==== RECORDS FOR THIS EXERCISE

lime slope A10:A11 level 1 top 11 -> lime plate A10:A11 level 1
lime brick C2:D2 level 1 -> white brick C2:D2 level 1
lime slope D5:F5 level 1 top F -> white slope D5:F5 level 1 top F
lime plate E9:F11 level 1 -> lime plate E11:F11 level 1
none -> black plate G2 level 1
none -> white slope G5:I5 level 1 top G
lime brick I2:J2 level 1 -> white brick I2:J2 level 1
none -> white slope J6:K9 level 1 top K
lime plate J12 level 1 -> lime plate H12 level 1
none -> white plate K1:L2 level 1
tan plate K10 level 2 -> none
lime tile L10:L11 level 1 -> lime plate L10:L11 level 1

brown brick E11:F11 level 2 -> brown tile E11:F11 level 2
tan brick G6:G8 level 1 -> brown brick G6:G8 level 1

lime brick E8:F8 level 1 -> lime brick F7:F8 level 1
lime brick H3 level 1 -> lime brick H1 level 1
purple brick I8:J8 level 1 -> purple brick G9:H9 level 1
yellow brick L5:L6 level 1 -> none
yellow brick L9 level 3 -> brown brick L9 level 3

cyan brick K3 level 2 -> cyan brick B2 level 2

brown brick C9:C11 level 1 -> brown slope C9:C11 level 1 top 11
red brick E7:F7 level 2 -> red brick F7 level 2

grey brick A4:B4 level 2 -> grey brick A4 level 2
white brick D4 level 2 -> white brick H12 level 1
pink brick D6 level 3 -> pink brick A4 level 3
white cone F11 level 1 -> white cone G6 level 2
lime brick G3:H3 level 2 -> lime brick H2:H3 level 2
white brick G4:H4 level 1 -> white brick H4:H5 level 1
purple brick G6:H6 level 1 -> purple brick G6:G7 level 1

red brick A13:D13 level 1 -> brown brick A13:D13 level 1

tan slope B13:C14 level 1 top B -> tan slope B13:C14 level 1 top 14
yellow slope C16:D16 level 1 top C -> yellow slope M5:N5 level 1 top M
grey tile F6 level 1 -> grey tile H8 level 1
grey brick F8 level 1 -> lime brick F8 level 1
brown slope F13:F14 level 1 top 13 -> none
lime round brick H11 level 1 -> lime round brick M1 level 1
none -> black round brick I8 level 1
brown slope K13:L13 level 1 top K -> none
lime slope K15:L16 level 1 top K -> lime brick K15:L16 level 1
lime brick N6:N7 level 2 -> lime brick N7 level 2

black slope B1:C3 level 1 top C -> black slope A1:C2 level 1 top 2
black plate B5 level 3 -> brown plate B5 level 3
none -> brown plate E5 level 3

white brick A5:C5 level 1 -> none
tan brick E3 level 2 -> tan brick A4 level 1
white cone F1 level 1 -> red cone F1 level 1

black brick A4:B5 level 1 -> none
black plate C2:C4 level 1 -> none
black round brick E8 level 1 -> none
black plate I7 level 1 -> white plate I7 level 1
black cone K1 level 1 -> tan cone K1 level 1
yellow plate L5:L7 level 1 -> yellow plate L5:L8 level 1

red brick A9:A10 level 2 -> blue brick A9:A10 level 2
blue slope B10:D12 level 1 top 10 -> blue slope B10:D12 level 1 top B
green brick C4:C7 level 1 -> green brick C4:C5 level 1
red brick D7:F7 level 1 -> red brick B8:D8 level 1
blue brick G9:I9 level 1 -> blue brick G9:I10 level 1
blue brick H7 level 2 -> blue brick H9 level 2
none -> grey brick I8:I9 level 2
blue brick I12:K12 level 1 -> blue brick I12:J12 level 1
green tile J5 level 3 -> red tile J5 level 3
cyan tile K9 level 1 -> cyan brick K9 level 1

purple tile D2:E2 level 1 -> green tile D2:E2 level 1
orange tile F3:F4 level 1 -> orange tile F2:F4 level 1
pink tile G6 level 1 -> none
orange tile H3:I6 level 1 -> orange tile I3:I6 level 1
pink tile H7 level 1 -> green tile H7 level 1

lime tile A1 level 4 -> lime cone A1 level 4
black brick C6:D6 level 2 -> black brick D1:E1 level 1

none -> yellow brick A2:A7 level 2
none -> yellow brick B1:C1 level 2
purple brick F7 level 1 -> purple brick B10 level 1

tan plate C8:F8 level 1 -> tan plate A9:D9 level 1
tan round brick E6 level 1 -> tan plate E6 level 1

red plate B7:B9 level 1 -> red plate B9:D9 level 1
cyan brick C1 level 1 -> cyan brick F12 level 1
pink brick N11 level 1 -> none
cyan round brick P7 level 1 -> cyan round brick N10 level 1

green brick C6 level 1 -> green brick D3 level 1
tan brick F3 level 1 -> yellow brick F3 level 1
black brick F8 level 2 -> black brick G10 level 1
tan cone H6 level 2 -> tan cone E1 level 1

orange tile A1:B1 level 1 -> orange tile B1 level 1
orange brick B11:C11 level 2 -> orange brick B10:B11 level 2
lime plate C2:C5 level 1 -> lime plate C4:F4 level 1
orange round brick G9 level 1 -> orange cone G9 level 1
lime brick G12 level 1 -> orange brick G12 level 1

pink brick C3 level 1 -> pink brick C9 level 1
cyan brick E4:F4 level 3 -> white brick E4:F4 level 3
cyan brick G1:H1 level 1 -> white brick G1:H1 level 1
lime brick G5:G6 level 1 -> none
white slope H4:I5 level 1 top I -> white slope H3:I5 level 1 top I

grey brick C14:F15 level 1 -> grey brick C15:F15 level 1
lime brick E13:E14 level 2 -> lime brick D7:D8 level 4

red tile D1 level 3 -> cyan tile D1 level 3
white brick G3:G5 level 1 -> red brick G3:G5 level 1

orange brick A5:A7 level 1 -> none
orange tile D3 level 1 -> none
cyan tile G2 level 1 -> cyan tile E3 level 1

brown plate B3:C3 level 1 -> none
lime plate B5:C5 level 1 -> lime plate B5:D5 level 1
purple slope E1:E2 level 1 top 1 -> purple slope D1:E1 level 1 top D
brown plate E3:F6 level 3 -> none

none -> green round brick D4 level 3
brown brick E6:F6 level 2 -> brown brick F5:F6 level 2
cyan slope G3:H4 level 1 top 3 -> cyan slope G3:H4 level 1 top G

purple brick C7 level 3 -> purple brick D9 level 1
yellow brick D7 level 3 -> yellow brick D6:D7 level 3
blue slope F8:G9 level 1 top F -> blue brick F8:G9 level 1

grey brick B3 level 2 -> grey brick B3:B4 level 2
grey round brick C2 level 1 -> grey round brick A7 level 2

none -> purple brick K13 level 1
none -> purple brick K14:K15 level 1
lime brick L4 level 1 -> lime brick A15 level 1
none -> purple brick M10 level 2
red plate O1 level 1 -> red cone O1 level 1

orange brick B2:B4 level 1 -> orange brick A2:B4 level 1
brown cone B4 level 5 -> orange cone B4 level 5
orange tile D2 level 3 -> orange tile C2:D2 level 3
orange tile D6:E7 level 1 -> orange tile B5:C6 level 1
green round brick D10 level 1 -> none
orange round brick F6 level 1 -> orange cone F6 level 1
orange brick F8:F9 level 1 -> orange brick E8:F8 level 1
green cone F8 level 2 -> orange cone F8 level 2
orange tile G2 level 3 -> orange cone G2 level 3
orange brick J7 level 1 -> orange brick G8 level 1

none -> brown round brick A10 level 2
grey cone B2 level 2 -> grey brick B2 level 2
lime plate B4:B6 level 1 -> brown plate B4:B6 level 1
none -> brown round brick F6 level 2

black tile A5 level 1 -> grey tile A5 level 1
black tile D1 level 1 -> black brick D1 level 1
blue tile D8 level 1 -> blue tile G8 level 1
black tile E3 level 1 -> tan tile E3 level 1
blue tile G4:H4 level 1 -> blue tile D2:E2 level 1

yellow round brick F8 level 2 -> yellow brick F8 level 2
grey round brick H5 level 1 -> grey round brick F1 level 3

========

> **TASK DIRECTIONS**: Write out the data again, exactly and in full.

> **SOLVED EXERCISE**:
lime slope A10:A11 level 1 top 11 -> lime plate A10:A11 level 1
lime brick C2:D2 level 1 -> white brick C2:D2 level 1
lime slope D5:F5 level 1 top F -> white slope D5:F5 level 1 top F
lime plate E9:F11 level 1 -> lime plate E11:F11 level 1
none -> black plate G2 level 1
none -> white slope G5:I5 level 1 top G
lime brick I2:J2 level 1 -> white brick I2:J2 level 1
none -> white slope J6:K9 level 1 top K
lime plate J12 level 1 -> lime plate H12 level 1
none -> white plate K1:L2 level 1
tan plate K10 level 2 -> none
lime tile L10:L11 level 1 -> lime plate L10:L11 level 1

brown brick E11:F11 level 2 -> brown tile E11:F11 level 2
tan brick G6:G8 level 1 -> brown brick G6:G8 level 1

lime brick E8:F8 level 1 -> lime brick F7:F8 level 1
lime brick H3 level 1 -> lime brick H1 level 1
purple brick I8:J8 level 1 -> purple brick G9:H9 level 1
yellow brick L5:L6 level 1 -> none
yellow brick L9 level 3 -> brown brick L9 level 3

cyan brick K3 level 2 -> cyan brick B2 level 2

brown brick C9:C11 level 1 -> brown slope C9:C11 level 1 top 11
red brick E7:F7 level 2 -> red brick F7 level 2

grey brick A4:B4 level 2 -> grey brick A4 level 2
white brick D4 level 2 -> white brick H12 level 1
pink brick D6 level 3 -> pink brick A4 level 3
white cone F11 level 1 -> white cone G6 level 2
lime brick G3:H3 level 2 -> lime brick H2:H3 level 2
white brick G4:H4 level 1 -> white brick H4:H5 level 1
purple brick G6:H6 level 1 -> purple brick G6:G7 level 1

red brick A13:D13 level 1 -> brown brick A13:D13 level 1

tan slope B13:C14 level 1 top B -> tan slope B13:C14 level 1 top 14
yellow slope C16:D16 level 1 top C -> yellow slope M5:N5 level 1 top M
grey tile F6 level 1 -> grey tile H8 level 1
grey brick F8 level 1 -> lime brick F8 level 1
brown slope F13:F14 level 1 top 13 -> none
lime round brick H11 level 1 -> lime round brick M1 level 1
none -> black round brick I8 level 1
brown slope K13:L13 level 1 top K -> none
lime slope K15:L16 level 1 top K -> lime brick K15:L16 level 1
lime brick N6:N7 level 2 -> lime brick N7 level 2

black slope B1:C3 level 1 top C -> black slope A1:C2 level 1 top 2
black plate B5 level 3 -> brown plate B5 level 3
none -> brown plate E5 level 3

white brick A5:C5 level 1 -> none
tan brick E3 level 2 -> tan brick A4 level 1
white cone F1 level 1 -> red cone F1 level 1

black brick A4:B5 level 1 -> none
black plate C2:C4 level 1 -> none
black round brick E8 level 1 -> none
black plate I7 level 1 -> white plate I7 level 1
black cone K1 level 1 -> tan cone K1 level 1
yellow plate L5:L7 level 1 -> yellow plate L5:L8 level 1

red brick A9:A10 level 2 -> blue brick A9:A10 level 2
blue slope B10:D12 level 1 top 10 -> blue slope B10:D12 level 1 top B
green brick C4:C7 level 1 -> green brick C4:C5 level 1
red brick D7:F7 level 1 -> red brick B8:D8 level 1
blue brick G9:I9 level 1 -> blue brick G9:I10 level 1
blue brick H7 level 2 -> blue brick H9 level 2
none -> grey brick I8:I9 level 2
blue brick I12:K12 level 1 -> blue brick I12:J12 level 1
green tile J5 level 3 -> red tile J5 level 3
cyan tile K9 level 1 -> cyan brick K9 level 1

purple tile D2:E2 level 1 -> green tile D2:E2 level 1
orange tile F3:F4 level 1 -> orange tile F2:F4 level 1
pink tile G6 level 1 -> none
orange tile H3:I6 level 1 -> orange tile I3:I6 level 1
pink tile H7 level 1 -> green tile H7 level 1

lime tile A1 level 4 -> lime cone A1 level 4
black brick C6:D6 level 2 -> black brick D1:E1 level 1

none -> yellow brick A2:A7 level 2
none -> yellow brick B1:C1 level 2
purple brick F7 level 1 -> purple brick B10 level 1

tan plate C8:F8 level 1 -> tan plate A9:D9 level 1
tan round brick E6 level 1 -> tan plate E6 level 1

red plate B7:B9 level 1 -> red plate B9:D9 level 1
cyan brick C1 level 1 -> cyan brick F12 level 1
pink brick N11 level 1 -> none
cyan round brick P7 level 1 -> cyan round brick N10 level 1

green brick C6 level 1 -> green brick D3 level 1
tan brick F3 level 1 -> yellow brick F3 level 1
black brick F8 level 2 -> black brick G10 level 1
tan cone H6 level 2 -> tan cone E1 level 1

orange tile A1:B1 level 1 -> orange tile B1 level 1
orange brick B11:C11 level 2 -> orange brick B10:B11 level 2
lime plate C2:C5 level 1 -> lime plate C4:F4 level 1
orange round brick G9 level 1 -> orange cone G9 level 1
lime brick G12 level 1 -> orange brick G12 level 1

pink brick C3 level 1 -> pink brick C9 level 1
cyan brick E4:F4 level 3 -> white brick E4:F4 level 3
cyan brick G1:H1 level 1 -> white brick G1:H1 level 1
lime brick G5:G6 level 1 -> none
white slope H4:I5 level 1 top I -> white slope H3:I5 level 1 top I

grey brick C14:F15 level 1 -> grey brick C15:F15 level 1
lime brick E13:E14 level 2 -> lime brick D7:D8 level 4

red tile D1 level 3 -> cyan tile D1 level 3
white brick G3:G5 level 1 -> red brick G3:G5 level 1

orange brick A5:A7 level 1 -> none
orange tile D3 level 1 -> none
cyan tile G2 level 1 -> cyan tile E3 level 1

brown plate B3:C3 level 1 -> none
lime plate B5:C5 level 1 -> lime plate B5:D5 level 1
purple slope E1:E2 level 1 top 1 -> purple slope D1:E1 level 1 top D
brown plate E3:F6 level 3 -> none

none -> green round brick D4 level 3
brown brick E6:F6 level 2 -> brown brick F5:F6 level 2
cyan slope G3:H4 level 1 top 3 -> cyan slope G3:H4 level 1 top G

purple brick C7 level 3 -> purple brick D9 level 1
yellow brick D7 level 3 -> yellow brick D6:D7 level 3
blue slope F8:G9 level 1 top F -> blue brick F8:G9 level 1

grey brick B3 level 2 -> grey brick B3:B4 level 2
grey round brick C2 level 1 -> grey round brick A7 level 2

none -> purple brick K13 level 1
none -> purple brick K14:K15 level 1
lime brick L4 level 1 -> lime brick A15 level 1
none -> purple brick M10 level 2
red plate O1 level 1 -> red cone O1 level 1

orange brick B2:B4 level 1 -> orange brick A2:B4 level 1
brown cone B4 level 5 -> orange cone B4 level 5
orange tile D2 level 3 -> orange tile C2:D2 level 3
orange tile D6:E7 level 1 -> orange tile B5:C6 level 1
green round brick D10 level 1 -> none
orange round brick F6 level 1 -> orange cone F6 level 1
orange brick F8:F9 level 1 -> orange brick E8:F8 level 1
green cone F8 level 2 -> orange cone F8 level 2
orange tile G2 level 3 -> orange cone G2 level 3
orange brick J7 level 1 -> orange brick G8 level 1

none -> brown round brick A10 level 2
grey cone B2 level 2 -> grey brick B2 level 2
lime plate B4:B6 level 1 -> brown plate B4:B6 level 1
none -> brown round brick F6 level 2

black tile A5 level 1 -> grey tile A5 level 1
black tile D1 level 1 -> black brick D1 level 1
blue tile D8 level 1 -> blue tile G8 level 1
black tile E3 level 1 -> tan tile E3 level 1
blue tile G4:H4 level 1 -> blue tile D2:E2 level 1

yellow round brick F8 level 2 -> yellow brick F8 level 2
grey round brick H5 level 1 -> grey round brick F1 level 3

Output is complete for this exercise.